## Task
Only the lines from the beginning of the entries through the one with "red semicircle: (296, 657)" should be written out, please, exactly and without any pictures.
Task material Block Start
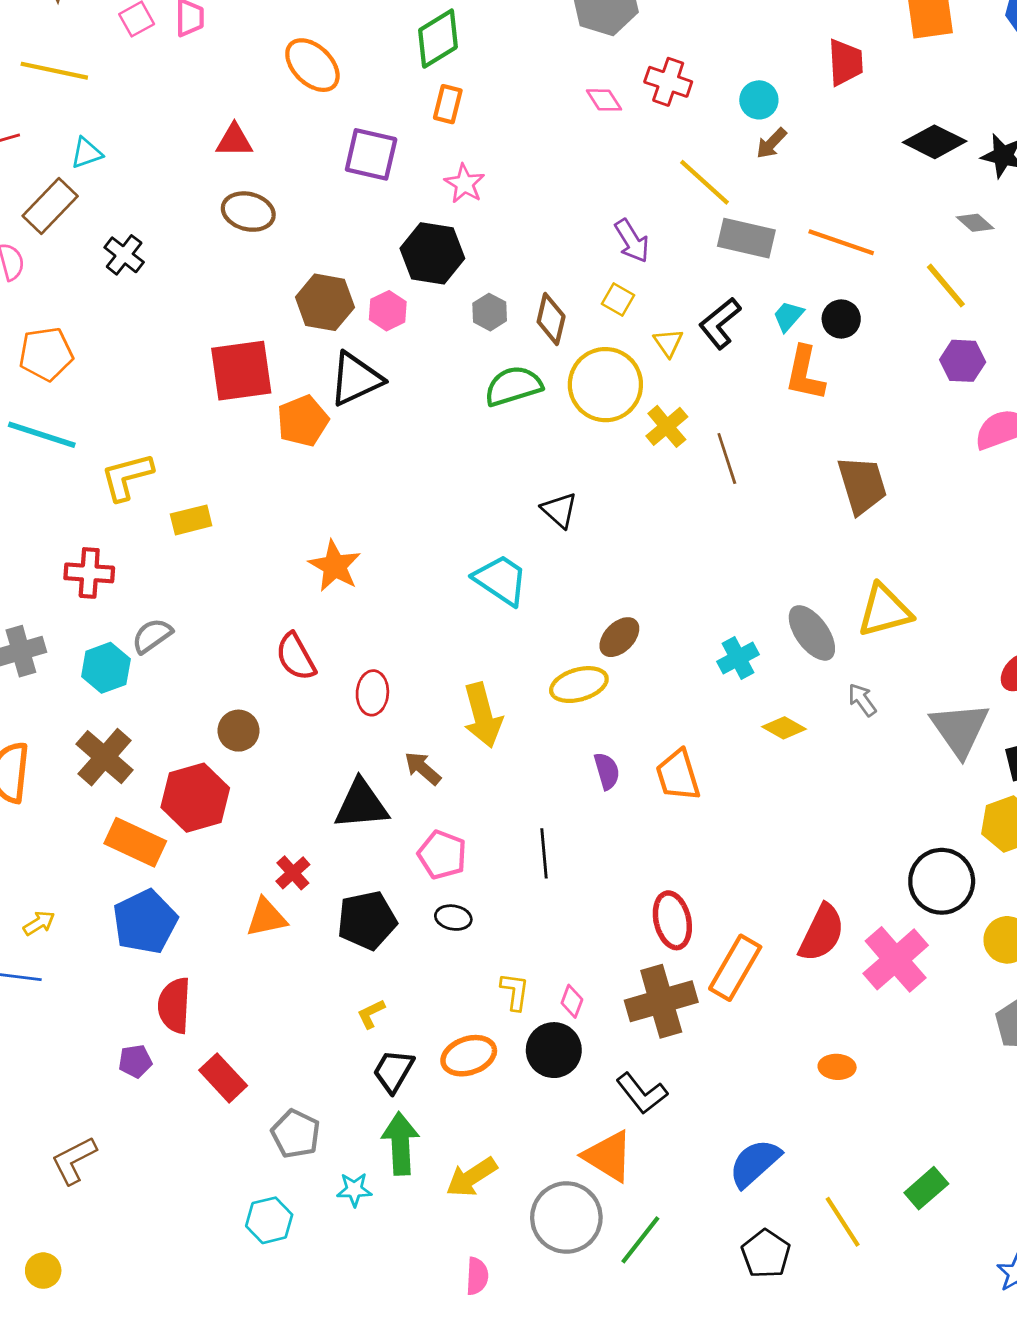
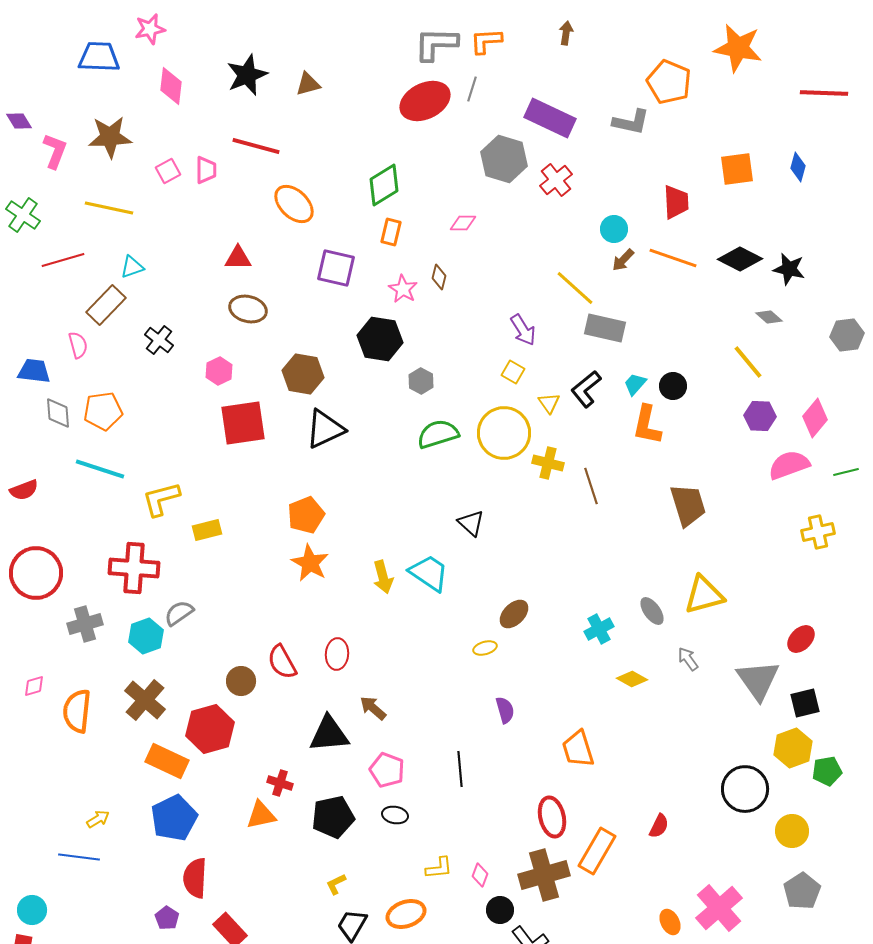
red cross: (668, 82) -> (556, 180), moved, turned 32
pink diamond: (604, 100) -> (463, 223), moved, turned -56
orange line: (841, 242) -> (673, 258), moved
pink hexagon: (388, 311) -> (219, 371), moved
brown diamond: (551, 319) -> (439, 277), moved, size x0.7
orange pentagon: (303, 421) -> (306, 515), moved
yellow cross: (667, 426) -> (548, 463), turned -36
red cross: (89, 573) -> (134, 568), size x1.4
gray ellipse: (812, 633) -> (652, 611), size x0.7
red semicircle: (296, 657) -> (282, 662), moved
yellow ellipse: (579, 685) -> (485, 648), size x0.6
yellow arrow: (483, 715) -> (383, 577), moved, size x0.7
orange trapezoid: (678, 775) -> (578, 749), moved
red cross: (293, 873) -> (280, 783), turned -30
red semicircle: (822, 933) -> (659, 826), size x0.6
pink cross: (896, 959) -> (719, 908), moved
yellow L-shape: (515, 991) -> (439, 868), turned 76
black circle: (554, 1050) -> (500, 910), moved, size x0.7
purple pentagon: (135, 1061) -> (167, 918), turned -30
orange ellipse: (837, 1067) -> (670, 922), turned 60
Task material Block End
## Problem solution
red cross: (668, 82) -> (556, 180), moved, turned 32
pink diamond: (604, 100) -> (463, 223), moved, turned -56
orange line: (841, 242) -> (673, 258), moved
pink hexagon: (388, 311) -> (219, 371), moved
brown diamond: (551, 319) -> (439, 277), moved, size x0.7
orange pentagon: (303, 421) -> (306, 515), moved
yellow cross: (667, 426) -> (548, 463), turned -36
red cross: (89, 573) -> (134, 568), size x1.4
gray ellipse: (812, 633) -> (652, 611), size x0.7
red semicircle: (296, 657) -> (282, 662), moved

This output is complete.